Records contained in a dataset
╔══

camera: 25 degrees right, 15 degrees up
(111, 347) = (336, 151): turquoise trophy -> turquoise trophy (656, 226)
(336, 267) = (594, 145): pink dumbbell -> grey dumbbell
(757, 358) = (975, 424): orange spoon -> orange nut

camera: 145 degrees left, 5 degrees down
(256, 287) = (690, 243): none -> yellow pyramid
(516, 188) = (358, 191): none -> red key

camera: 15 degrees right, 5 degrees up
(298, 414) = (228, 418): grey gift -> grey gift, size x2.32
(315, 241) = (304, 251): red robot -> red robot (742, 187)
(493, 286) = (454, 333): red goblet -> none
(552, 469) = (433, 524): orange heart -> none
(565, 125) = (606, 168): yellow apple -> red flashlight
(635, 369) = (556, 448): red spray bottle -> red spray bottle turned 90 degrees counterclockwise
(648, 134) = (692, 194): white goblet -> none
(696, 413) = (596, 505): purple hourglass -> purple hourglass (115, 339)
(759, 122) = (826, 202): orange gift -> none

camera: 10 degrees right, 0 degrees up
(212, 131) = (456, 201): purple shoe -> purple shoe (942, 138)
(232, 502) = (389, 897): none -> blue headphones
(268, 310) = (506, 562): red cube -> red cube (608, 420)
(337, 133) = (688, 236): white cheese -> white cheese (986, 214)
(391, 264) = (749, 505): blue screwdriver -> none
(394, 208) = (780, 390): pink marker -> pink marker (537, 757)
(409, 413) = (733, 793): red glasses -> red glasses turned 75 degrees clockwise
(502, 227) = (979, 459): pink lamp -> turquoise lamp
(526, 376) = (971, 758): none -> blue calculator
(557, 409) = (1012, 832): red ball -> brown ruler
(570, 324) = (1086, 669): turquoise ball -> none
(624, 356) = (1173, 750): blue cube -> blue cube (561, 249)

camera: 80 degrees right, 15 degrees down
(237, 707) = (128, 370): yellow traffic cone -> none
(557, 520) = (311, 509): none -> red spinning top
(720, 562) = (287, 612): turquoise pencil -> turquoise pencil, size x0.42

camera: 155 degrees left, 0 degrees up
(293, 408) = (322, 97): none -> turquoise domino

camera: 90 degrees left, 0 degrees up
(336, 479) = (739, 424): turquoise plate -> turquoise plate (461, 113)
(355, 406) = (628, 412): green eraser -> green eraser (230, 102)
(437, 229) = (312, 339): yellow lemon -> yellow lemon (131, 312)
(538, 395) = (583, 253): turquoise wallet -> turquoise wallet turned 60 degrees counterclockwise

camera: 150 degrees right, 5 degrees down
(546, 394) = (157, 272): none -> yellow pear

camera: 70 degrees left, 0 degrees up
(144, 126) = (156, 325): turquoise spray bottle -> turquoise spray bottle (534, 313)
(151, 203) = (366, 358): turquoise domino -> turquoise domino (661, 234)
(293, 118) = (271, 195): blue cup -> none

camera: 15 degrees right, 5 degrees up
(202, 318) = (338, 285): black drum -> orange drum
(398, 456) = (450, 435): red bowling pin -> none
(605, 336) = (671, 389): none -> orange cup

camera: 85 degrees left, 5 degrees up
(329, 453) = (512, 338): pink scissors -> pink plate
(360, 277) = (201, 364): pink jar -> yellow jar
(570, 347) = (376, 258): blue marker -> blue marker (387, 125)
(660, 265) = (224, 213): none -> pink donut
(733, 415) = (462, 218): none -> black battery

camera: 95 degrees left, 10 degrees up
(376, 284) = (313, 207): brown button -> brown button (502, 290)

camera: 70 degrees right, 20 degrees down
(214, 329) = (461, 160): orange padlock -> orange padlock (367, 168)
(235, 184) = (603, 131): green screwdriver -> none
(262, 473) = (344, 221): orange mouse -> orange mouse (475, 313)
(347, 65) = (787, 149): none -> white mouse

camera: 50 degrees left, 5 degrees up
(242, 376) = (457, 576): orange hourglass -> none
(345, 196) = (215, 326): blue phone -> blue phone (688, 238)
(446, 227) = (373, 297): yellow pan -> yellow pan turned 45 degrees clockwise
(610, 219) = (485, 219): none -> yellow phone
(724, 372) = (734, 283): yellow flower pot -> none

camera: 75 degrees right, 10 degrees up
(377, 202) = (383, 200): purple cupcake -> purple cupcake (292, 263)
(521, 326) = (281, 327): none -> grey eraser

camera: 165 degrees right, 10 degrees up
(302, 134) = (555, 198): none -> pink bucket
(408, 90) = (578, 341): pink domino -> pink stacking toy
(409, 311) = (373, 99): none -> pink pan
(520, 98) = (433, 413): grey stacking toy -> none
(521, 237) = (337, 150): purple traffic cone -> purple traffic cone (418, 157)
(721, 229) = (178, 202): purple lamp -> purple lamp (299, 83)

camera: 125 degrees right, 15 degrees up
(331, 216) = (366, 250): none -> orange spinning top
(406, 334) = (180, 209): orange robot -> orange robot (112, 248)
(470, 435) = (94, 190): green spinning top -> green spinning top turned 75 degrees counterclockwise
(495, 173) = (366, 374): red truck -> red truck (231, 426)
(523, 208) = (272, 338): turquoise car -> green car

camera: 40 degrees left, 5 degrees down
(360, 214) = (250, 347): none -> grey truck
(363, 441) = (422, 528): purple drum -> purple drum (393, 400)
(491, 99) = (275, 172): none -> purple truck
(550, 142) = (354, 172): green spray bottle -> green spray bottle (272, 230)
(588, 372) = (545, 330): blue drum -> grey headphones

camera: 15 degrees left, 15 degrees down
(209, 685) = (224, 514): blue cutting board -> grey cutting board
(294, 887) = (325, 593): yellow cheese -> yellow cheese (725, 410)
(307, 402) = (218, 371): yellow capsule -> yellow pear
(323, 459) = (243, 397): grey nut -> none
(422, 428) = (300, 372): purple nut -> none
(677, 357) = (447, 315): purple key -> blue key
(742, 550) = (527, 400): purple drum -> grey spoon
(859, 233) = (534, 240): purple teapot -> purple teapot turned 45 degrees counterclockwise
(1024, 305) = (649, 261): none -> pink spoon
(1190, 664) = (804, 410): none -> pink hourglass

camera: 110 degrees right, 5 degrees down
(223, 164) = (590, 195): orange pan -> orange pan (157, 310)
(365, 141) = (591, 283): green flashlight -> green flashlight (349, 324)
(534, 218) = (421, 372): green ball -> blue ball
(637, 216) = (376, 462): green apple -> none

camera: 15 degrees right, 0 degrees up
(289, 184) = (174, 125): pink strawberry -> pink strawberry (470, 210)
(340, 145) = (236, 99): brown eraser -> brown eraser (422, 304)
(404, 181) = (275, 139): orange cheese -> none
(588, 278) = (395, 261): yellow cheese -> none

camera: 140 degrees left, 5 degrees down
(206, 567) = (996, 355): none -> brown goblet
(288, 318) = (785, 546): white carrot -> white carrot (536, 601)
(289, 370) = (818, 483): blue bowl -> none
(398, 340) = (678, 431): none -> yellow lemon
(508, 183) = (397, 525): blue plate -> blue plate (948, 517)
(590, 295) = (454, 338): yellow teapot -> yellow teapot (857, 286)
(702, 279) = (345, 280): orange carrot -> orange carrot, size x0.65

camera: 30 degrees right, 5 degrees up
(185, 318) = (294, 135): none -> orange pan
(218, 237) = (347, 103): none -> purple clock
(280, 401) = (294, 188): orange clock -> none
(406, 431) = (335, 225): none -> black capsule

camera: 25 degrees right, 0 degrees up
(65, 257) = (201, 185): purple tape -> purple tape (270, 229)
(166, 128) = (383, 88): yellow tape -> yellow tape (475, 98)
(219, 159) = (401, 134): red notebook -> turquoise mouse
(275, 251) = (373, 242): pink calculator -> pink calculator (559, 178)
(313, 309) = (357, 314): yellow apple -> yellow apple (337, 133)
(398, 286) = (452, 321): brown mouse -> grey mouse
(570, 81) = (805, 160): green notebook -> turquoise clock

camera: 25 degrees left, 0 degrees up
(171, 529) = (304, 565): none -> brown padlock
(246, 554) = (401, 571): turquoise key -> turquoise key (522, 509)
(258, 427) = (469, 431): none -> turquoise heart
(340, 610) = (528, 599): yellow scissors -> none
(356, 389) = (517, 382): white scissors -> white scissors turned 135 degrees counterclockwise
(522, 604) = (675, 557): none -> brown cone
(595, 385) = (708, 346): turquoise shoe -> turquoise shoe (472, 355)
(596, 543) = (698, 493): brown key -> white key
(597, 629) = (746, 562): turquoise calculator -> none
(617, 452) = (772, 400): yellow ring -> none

╚══

▸ REQUIREMENT: The lines running from the start of the data through the one that contains "(437, 229) = (312, 339): yellow" should be reproduced exactly, and only those.

▸ RESULT:
camera: 25 degrees right, 15 degrees up
(111, 347) = (336, 151): turquoise trophy -> turquoise trophy (656, 226)
(336, 267) = (594, 145): pink dumbbell -> grey dumbbell
(757, 358) = (975, 424): orange spoon -> orange nut

camera: 145 degrees left, 5 degrees down
(256, 287) = (690, 243): none -> yellow pyramid
(516, 188) = (358, 191): none -> red key

camera: 15 degrees right, 5 degrees up
(298, 414) = (228, 418): grey gift -> grey gift, size x2.32
(315, 241) = (304, 251): red robot -> red robot (742, 187)
(493, 286) = (454, 333): red goblet -> none
(552, 469) = (433, 524): orange heart -> none
(565, 125) = (606, 168): yellow apple -> red flashlight
(635, 369) = (556, 448): red spray bottle -> red spray bottle turned 90 degrees counterclockwise
(648, 134) = (692, 194): white goblet -> none
(696, 413) = (596, 505): purple hourglass -> purple hourglass (115, 339)
(759, 122) = (826, 202): orange gift -> none

camera: 10 degrees right, 0 degrees up
(212, 131) = (456, 201): purple shoe -> purple shoe (942, 138)
(232, 502) = (389, 897): none -> blue headphones
(268, 310) = (506, 562): red cube -> red cube (608, 420)
(337, 133) = (688, 236): white cheese -> white cheese (986, 214)
(391, 264) = (749, 505): blue screwdriver -> none
(394, 208) = (780, 390): pink marker -> pink marker (537, 757)
(409, 413) = (733, 793): red glasses -> red glasses turned 75 degrees clockwise
(502, 227) = (979, 459): pink lamp -> turquoise lamp
(526, 376) = (971, 758): none -> blue calculator
(557, 409) = (1012, 832): red ball -> brown ruler
(570, 324) = (1086, 669): turquoise ball -> none
(624, 356) = (1173, 750): blue cube -> blue cube (561, 249)

camera: 80 degrees right, 15 degrees down
(237, 707) = (128, 370): yellow traffic cone -> none
(557, 520) = (311, 509): none -> red spinning top
(720, 562) = (287, 612): turquoise pencil -> turquoise pencil, size x0.42

camera: 155 degrees left, 0 degrees up
(293, 408) = (322, 97): none -> turquoise domino

camera: 90 degrees left, 0 degrees up
(336, 479) = (739, 424): turquoise plate -> turquoise plate (461, 113)
(355, 406) = (628, 412): green eraser -> green eraser (230, 102)
(437, 229) = (312, 339): yellow lemon -> yellow lemon (131, 312)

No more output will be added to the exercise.